• **Aim of the exercise**
Copy each line of the following data that contains "white".

(Image change detection data)
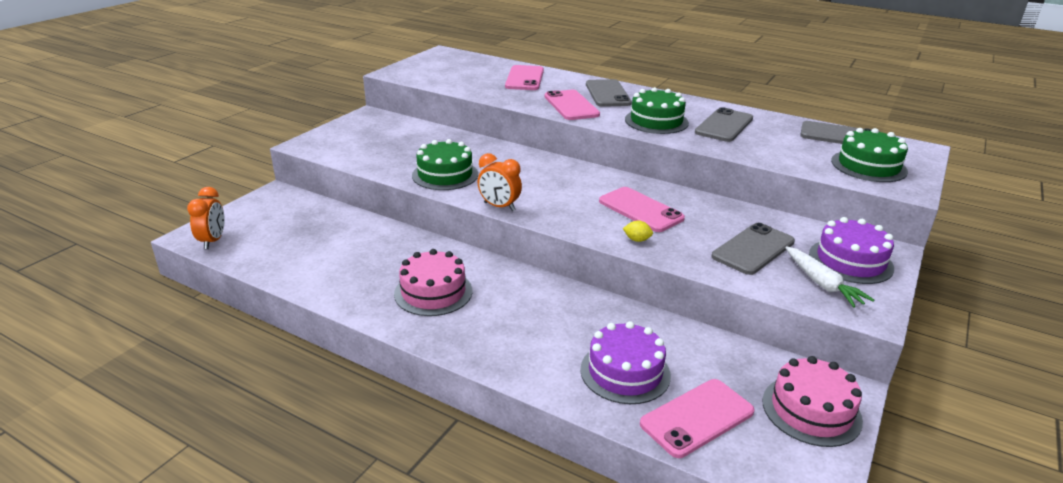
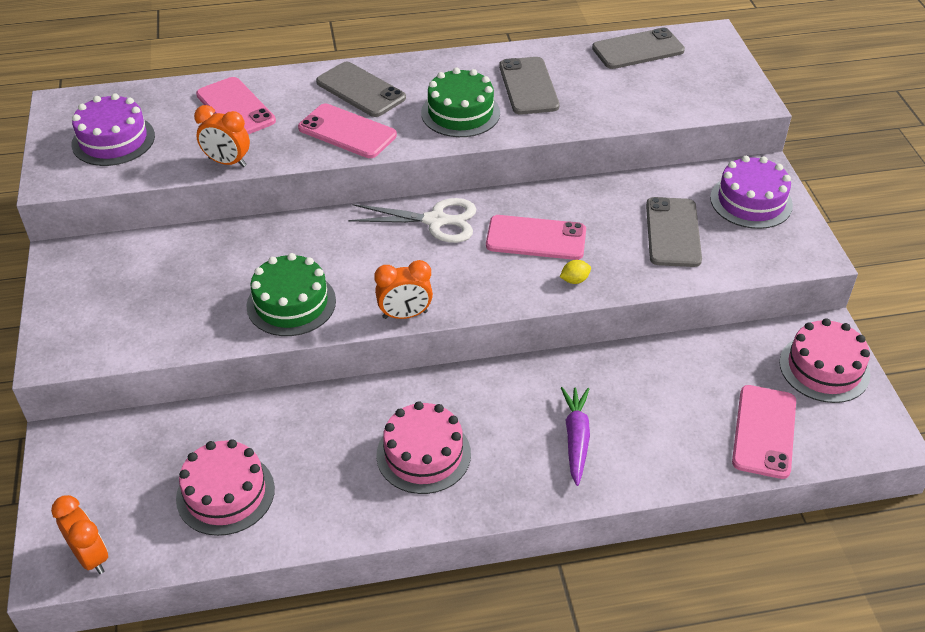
camera: 40 degrees left, 15 degrees up
(308, 251) = (225, 493): none -> pink cake
(485, 94) = (227, 162): none -> orange clock
(541, 338) = (576, 438): none -> purple carrot
(585, 176) = (435, 221): none -> white scissors
(625, 372) = (674, 425): purple cake -> purple cake (113, 140)
(822, 284) = (756, 242): white carrot -> none
(868, 166) = (698, 84): green cake -> none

• **The answer**
(585, 176) = (435, 221): none -> white scissors
(822, 284) = (756, 242): white carrot -> none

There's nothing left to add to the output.